§ **Extracted material**:
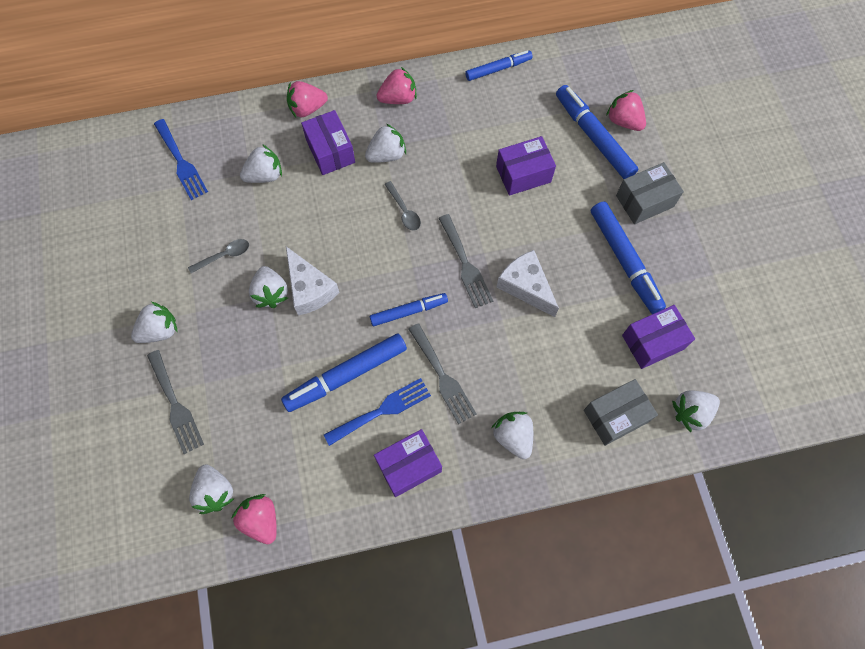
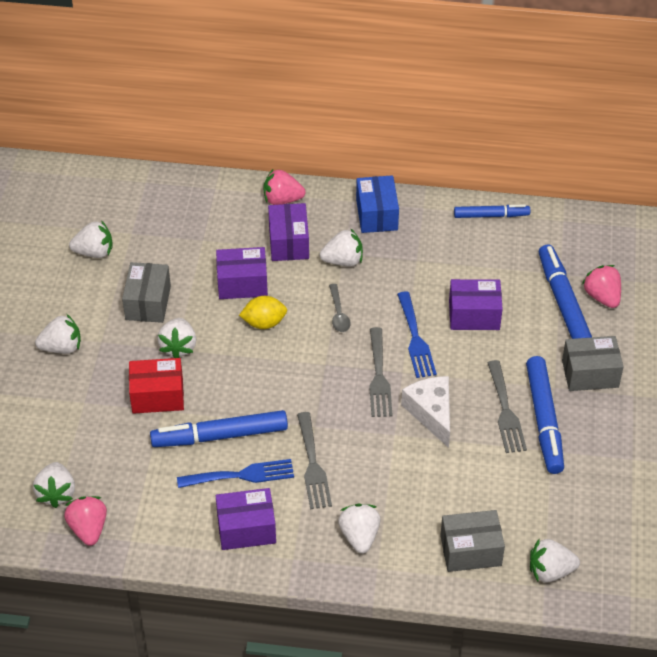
camera: 20 degrees right, 20 degrees down
grey fork [147,350,204,454] -> grey fork moved to [487,360,527,453]
blue fork [154,119,208,200] -> blue fork moved to [397,292,437,378]
grey spoon [188,239,249,273] -> grey box [122,262,171,323]
white strawberry [240,144,282,183] -> white strawberry moved to [69,220,112,258]
white cheese [286,246,340,315] -> none
blue marker [370,293,448,326] -> none
pink strawberry [377,67,417,104] -> blue box [356,175,399,233]
purple box [622,305,695,369] -> purple box moved to [216,247,268,299]
none -> red box [129,358,184,414]
none -> yellow lemon [239,296,287,329]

§ **Work instruction**: All of the records above are to be written out exactly, minus their images.

§ **Written response**:
camera: 20 degrees right, 20 degrees down
grey fork [147,350,204,454] -> grey fork moved to [487,360,527,453]
blue fork [154,119,208,200] -> blue fork moved to [397,292,437,378]
grey spoon [188,239,249,273] -> grey box [122,262,171,323]
white strawberry [240,144,282,183] -> white strawberry moved to [69,220,112,258]
white cheese [286,246,340,315] -> none
blue marker [370,293,448,326] -> none
pink strawberry [377,67,417,104] -> blue box [356,175,399,233]
purple box [622,305,695,369] -> purple box moved to [216,247,268,299]
none -> red box [129,358,184,414]
none -> yellow lemon [239,296,287,329]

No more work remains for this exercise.